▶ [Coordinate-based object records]
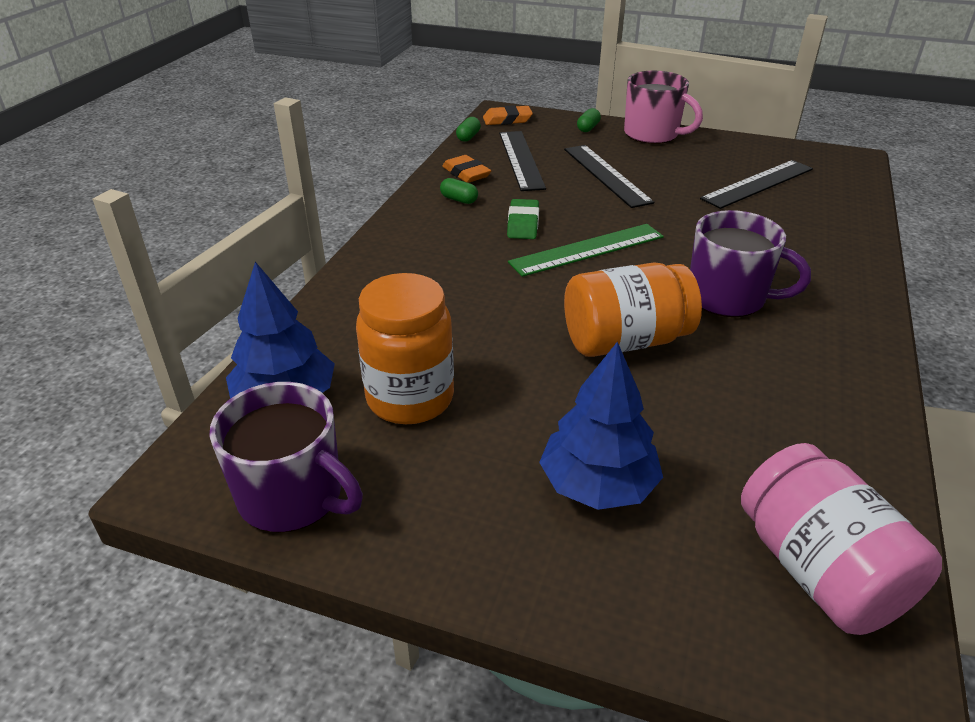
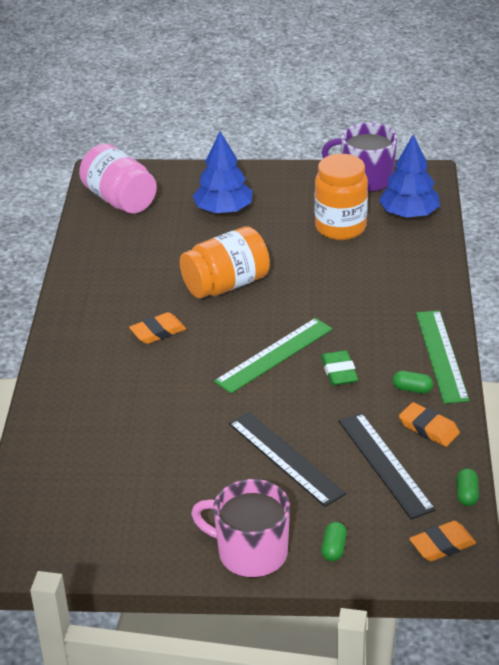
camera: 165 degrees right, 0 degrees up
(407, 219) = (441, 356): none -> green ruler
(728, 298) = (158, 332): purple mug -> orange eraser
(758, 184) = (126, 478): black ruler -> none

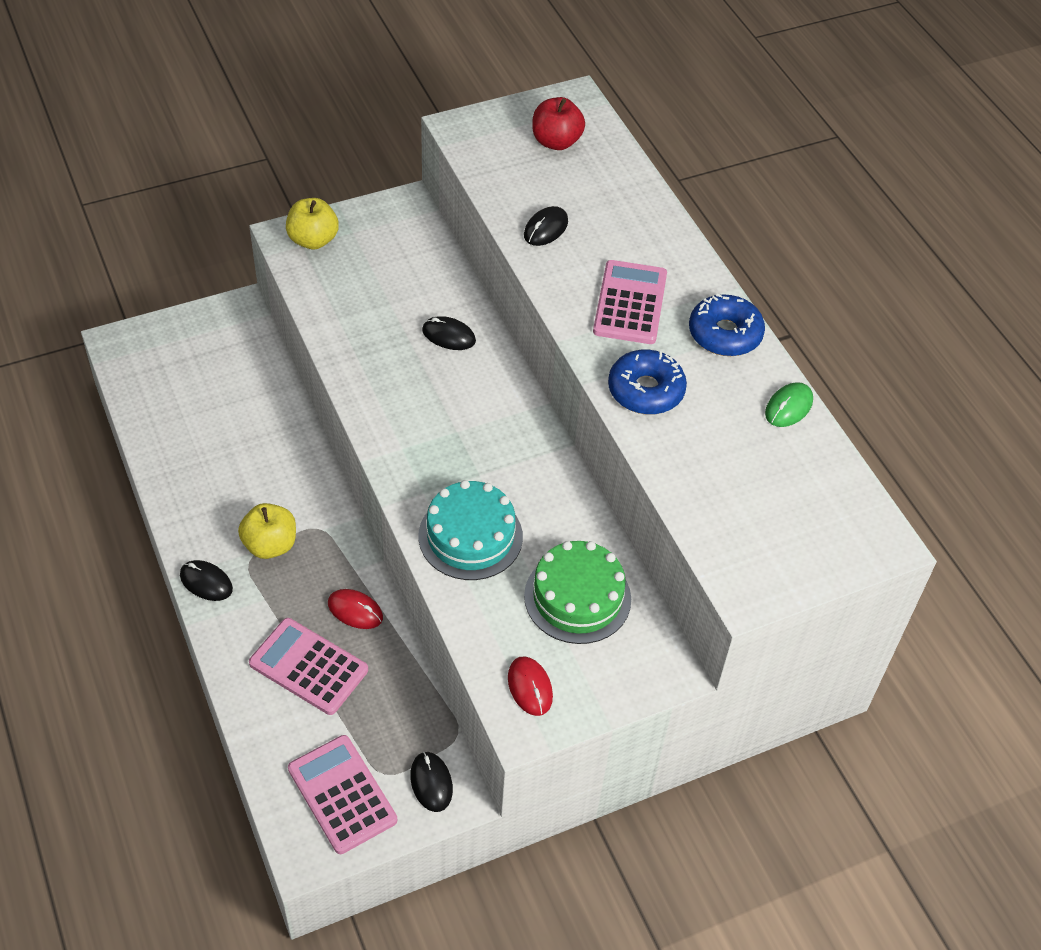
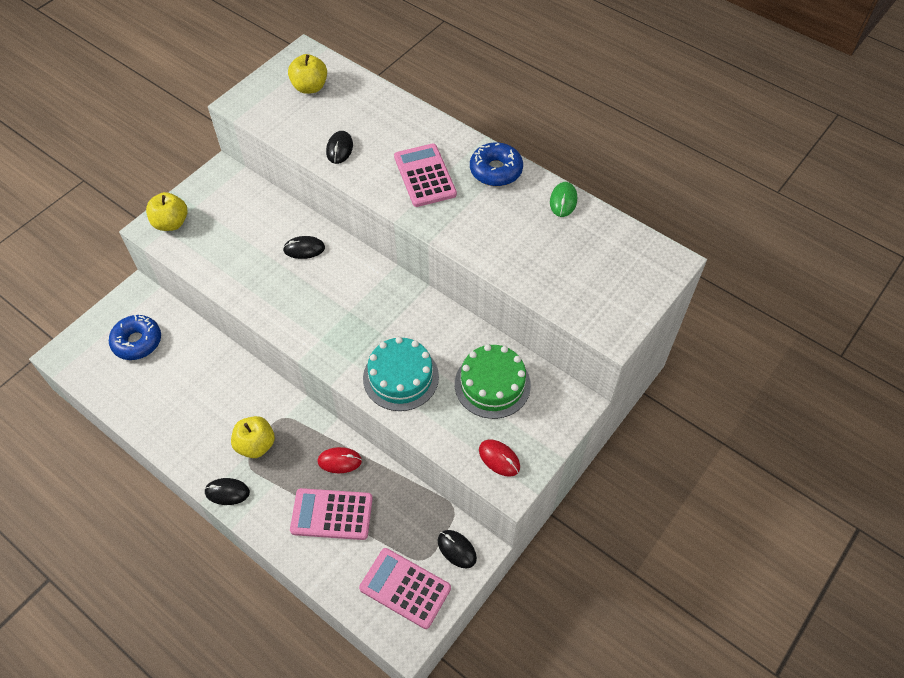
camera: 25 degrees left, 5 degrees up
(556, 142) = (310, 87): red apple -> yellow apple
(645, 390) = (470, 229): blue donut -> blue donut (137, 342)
* * *
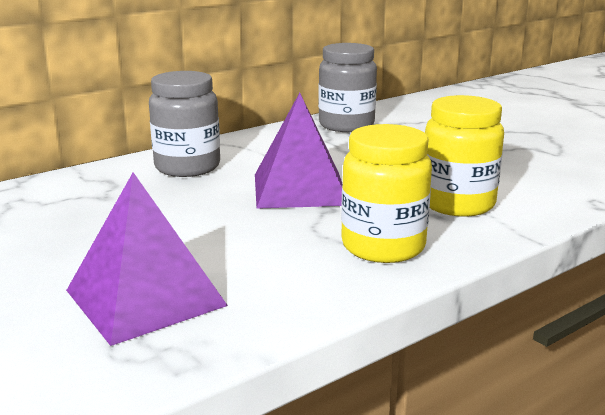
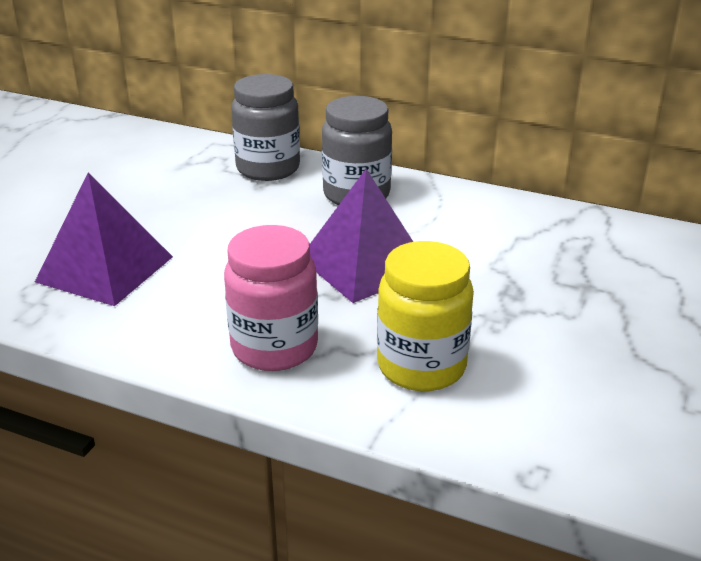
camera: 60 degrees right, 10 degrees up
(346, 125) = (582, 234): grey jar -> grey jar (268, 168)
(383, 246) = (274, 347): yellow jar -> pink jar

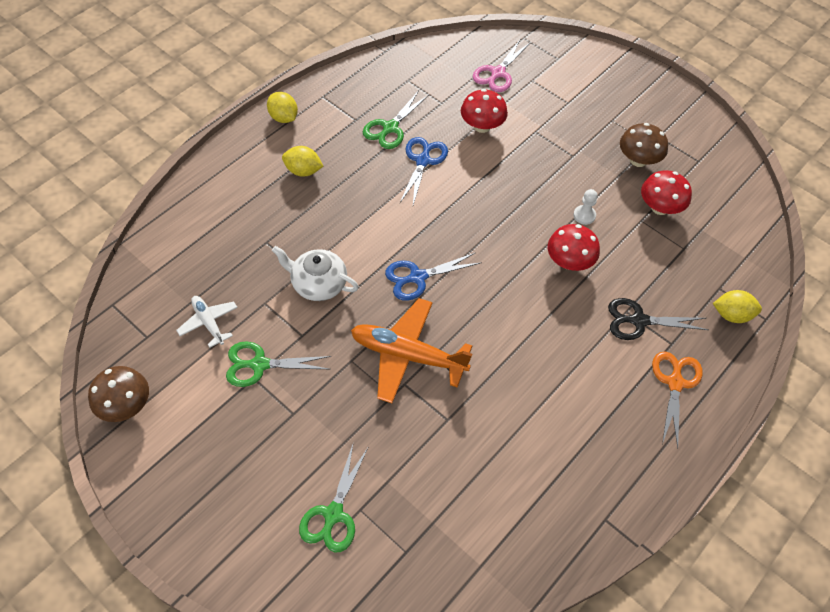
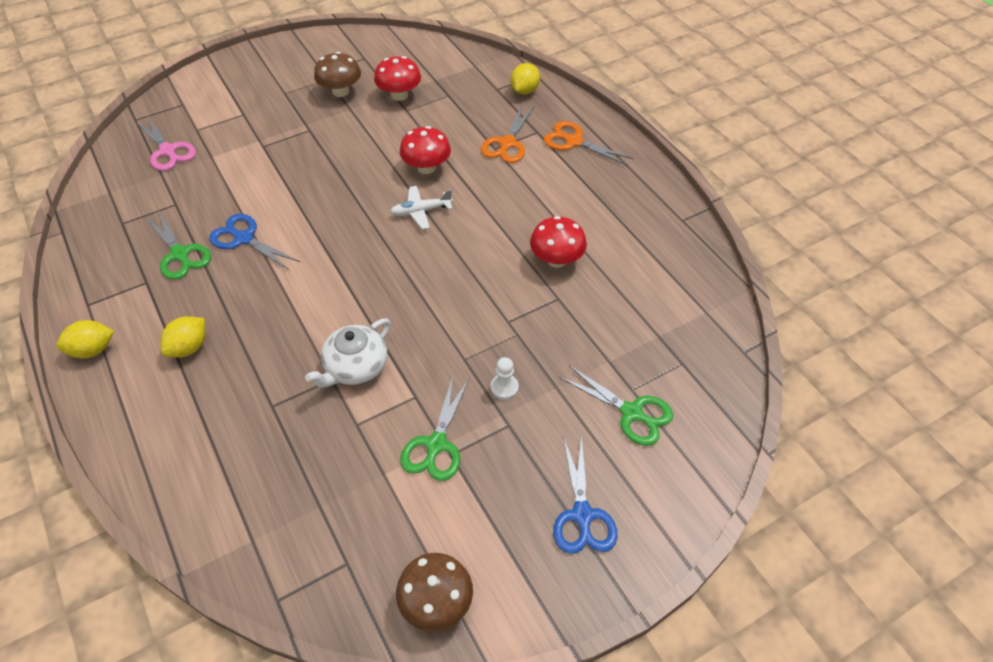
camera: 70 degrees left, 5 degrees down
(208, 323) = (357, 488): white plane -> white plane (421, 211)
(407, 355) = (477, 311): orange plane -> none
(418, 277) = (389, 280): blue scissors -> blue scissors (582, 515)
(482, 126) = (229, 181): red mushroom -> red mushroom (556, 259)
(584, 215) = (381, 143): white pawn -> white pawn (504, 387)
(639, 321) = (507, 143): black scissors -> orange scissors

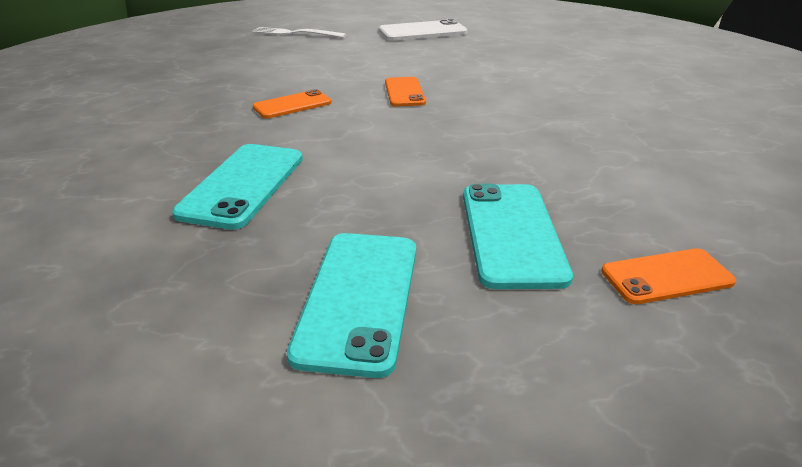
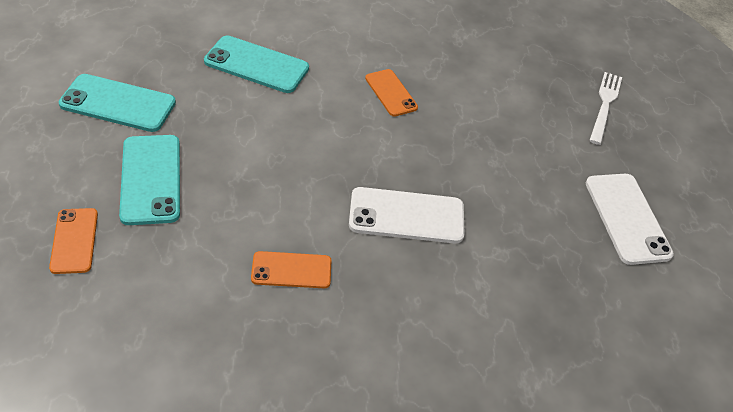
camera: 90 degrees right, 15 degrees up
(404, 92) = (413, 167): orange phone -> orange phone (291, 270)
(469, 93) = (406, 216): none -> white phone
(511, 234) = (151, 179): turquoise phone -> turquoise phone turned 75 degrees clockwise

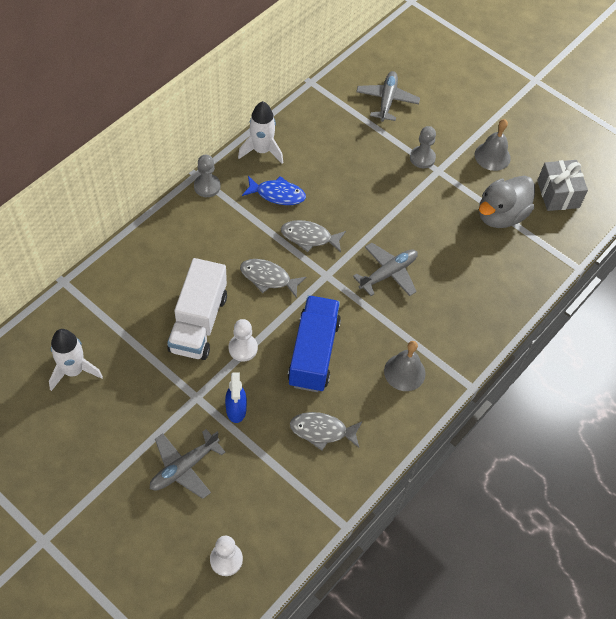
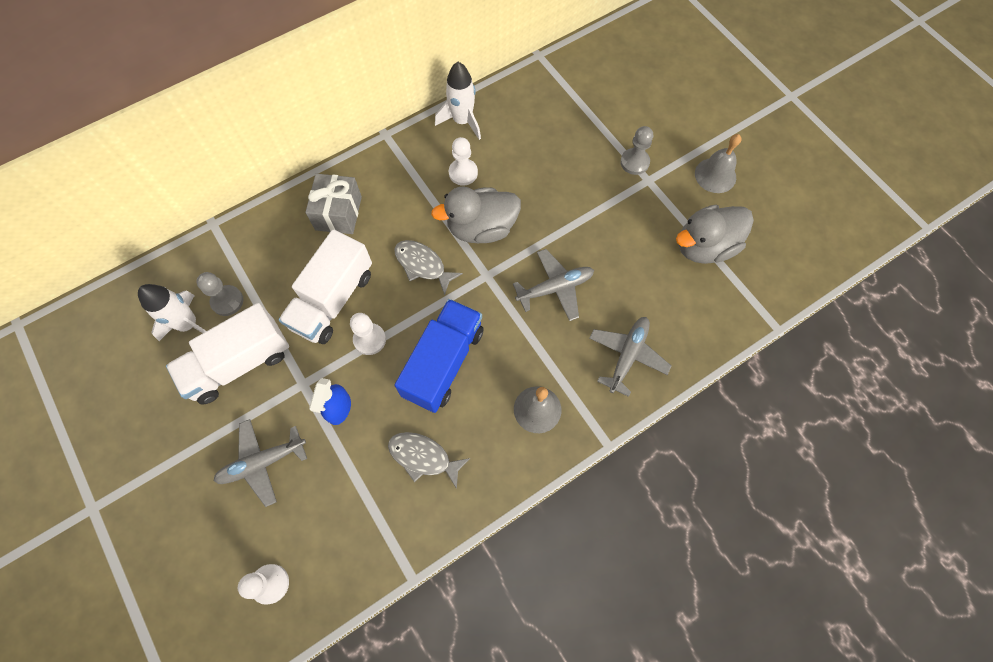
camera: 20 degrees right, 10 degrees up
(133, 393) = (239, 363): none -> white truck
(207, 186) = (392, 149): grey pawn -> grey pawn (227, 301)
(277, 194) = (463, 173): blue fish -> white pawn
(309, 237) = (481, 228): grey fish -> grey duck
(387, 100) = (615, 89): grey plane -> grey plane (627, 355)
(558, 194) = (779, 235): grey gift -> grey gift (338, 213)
...
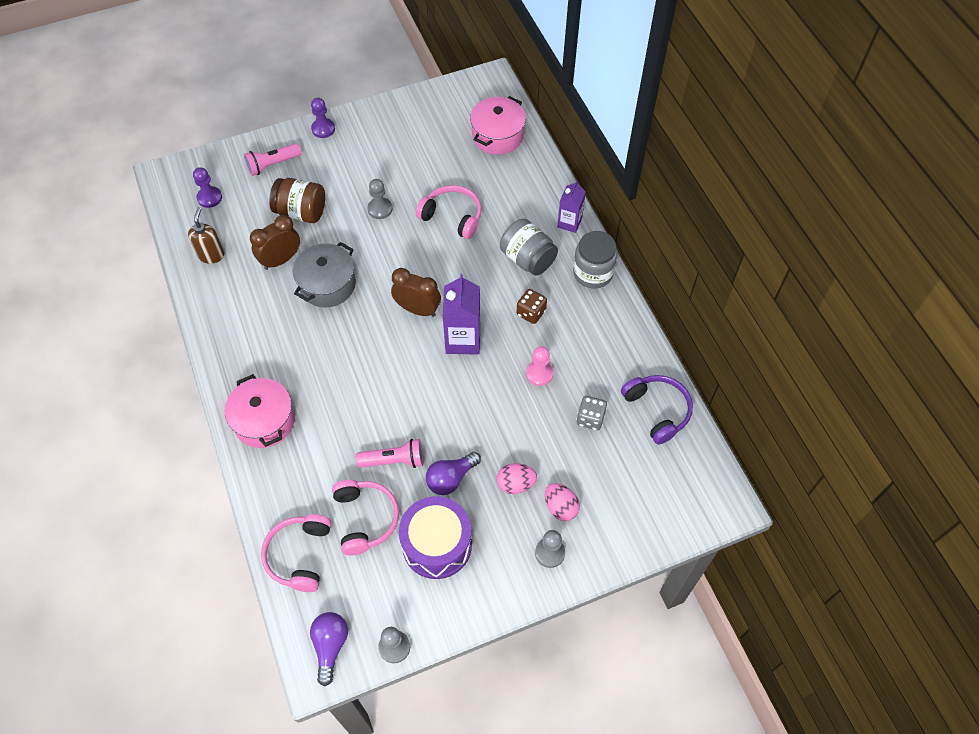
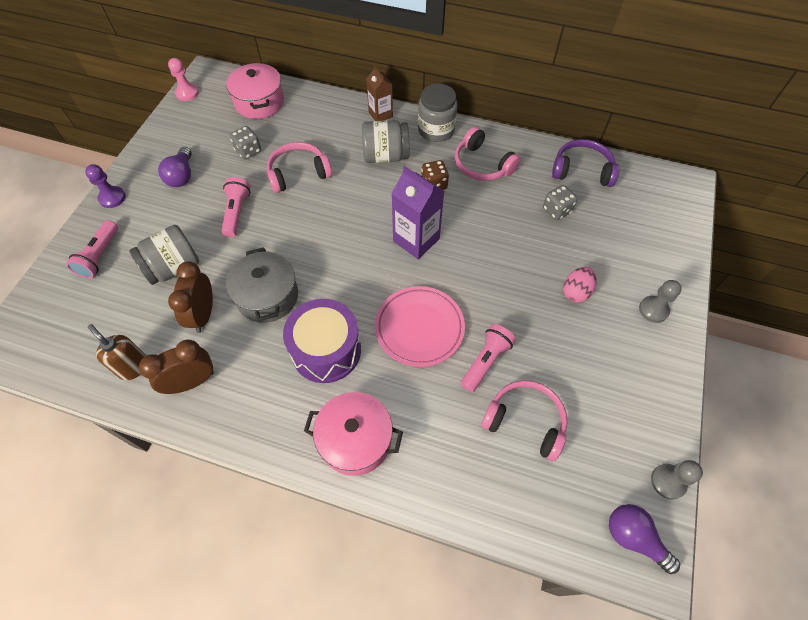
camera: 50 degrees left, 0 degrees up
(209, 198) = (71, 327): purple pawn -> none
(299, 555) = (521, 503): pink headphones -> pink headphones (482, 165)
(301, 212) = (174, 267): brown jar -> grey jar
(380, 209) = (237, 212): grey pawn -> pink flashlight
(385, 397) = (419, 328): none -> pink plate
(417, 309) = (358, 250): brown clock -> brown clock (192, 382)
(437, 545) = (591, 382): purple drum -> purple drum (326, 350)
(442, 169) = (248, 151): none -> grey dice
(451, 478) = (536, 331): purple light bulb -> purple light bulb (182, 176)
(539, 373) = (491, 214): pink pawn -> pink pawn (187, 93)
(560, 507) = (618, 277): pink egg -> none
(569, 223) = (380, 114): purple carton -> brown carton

▶ [WHAT TO PRODUCE]
Your answer must be the lines above from the one holding "(469, 93) = (406, 216): none -> white phone" up to and including the one holding "(133, 393) = (239, 363): none -> white truck", exact and with no pictures.

▶ [SOLVED EXERCISE]
(469, 93) = (406, 216): none -> white phone
(511, 234) = (151, 179): turquoise phone -> turquoise phone turned 75 degrees clockwise

camera: 20 degrees right, 10 degrees up
(133, 393) = (239, 363): none -> white truck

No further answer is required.